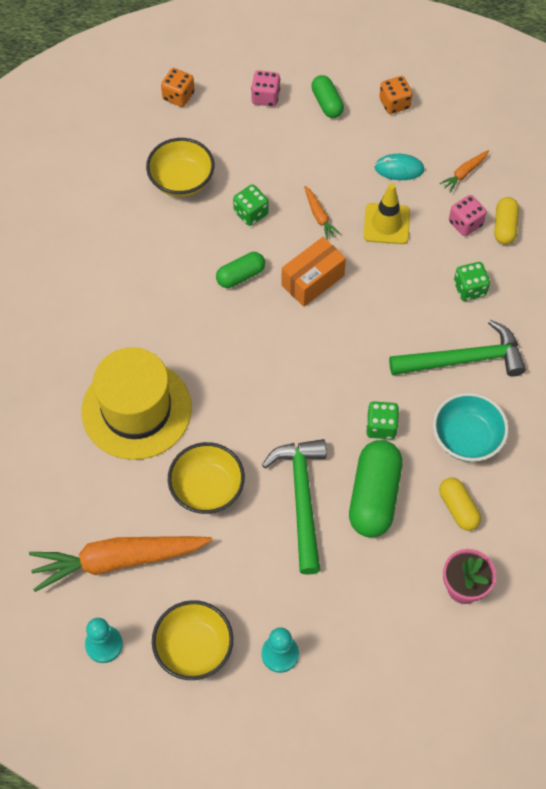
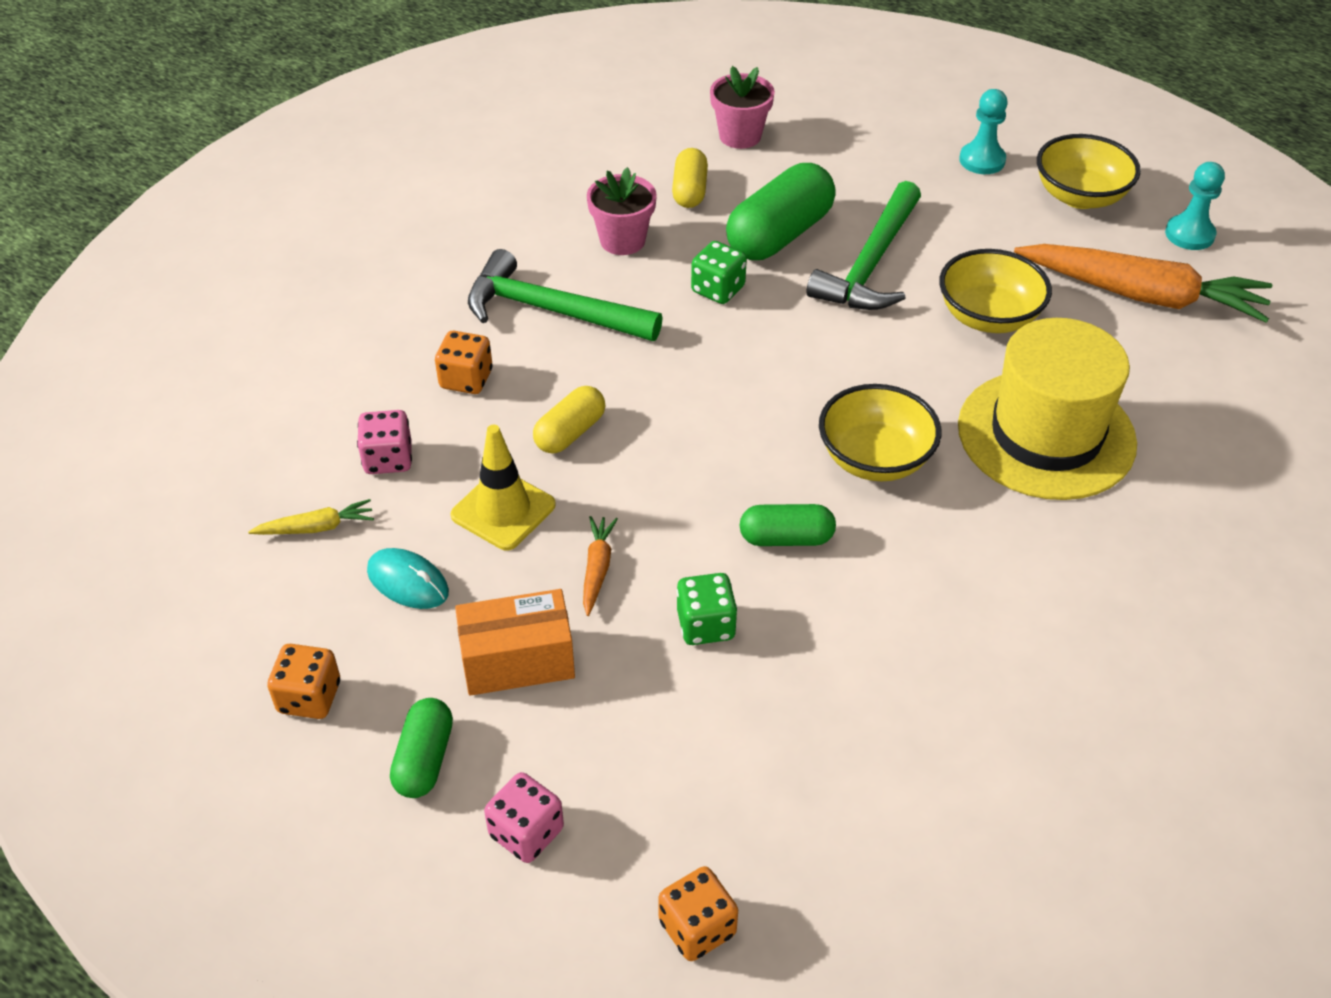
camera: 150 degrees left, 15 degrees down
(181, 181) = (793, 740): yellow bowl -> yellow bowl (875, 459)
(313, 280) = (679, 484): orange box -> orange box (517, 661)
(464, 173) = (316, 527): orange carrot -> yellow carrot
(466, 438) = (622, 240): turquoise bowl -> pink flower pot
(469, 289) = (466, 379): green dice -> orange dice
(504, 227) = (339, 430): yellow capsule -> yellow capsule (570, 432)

• Task item: Find where "(464, 173) = (316, 527): orange" occurs in the data, and please write out that line through the last line exactly, with nothing else.

• Written response:
(464, 173) = (316, 527): orange carrot -> yellow carrot
(466, 438) = (622, 240): turquoise bowl -> pink flower pot
(469, 289) = (466, 379): green dice -> orange dice
(504, 227) = (339, 430): yellow capsule -> yellow capsule (570, 432)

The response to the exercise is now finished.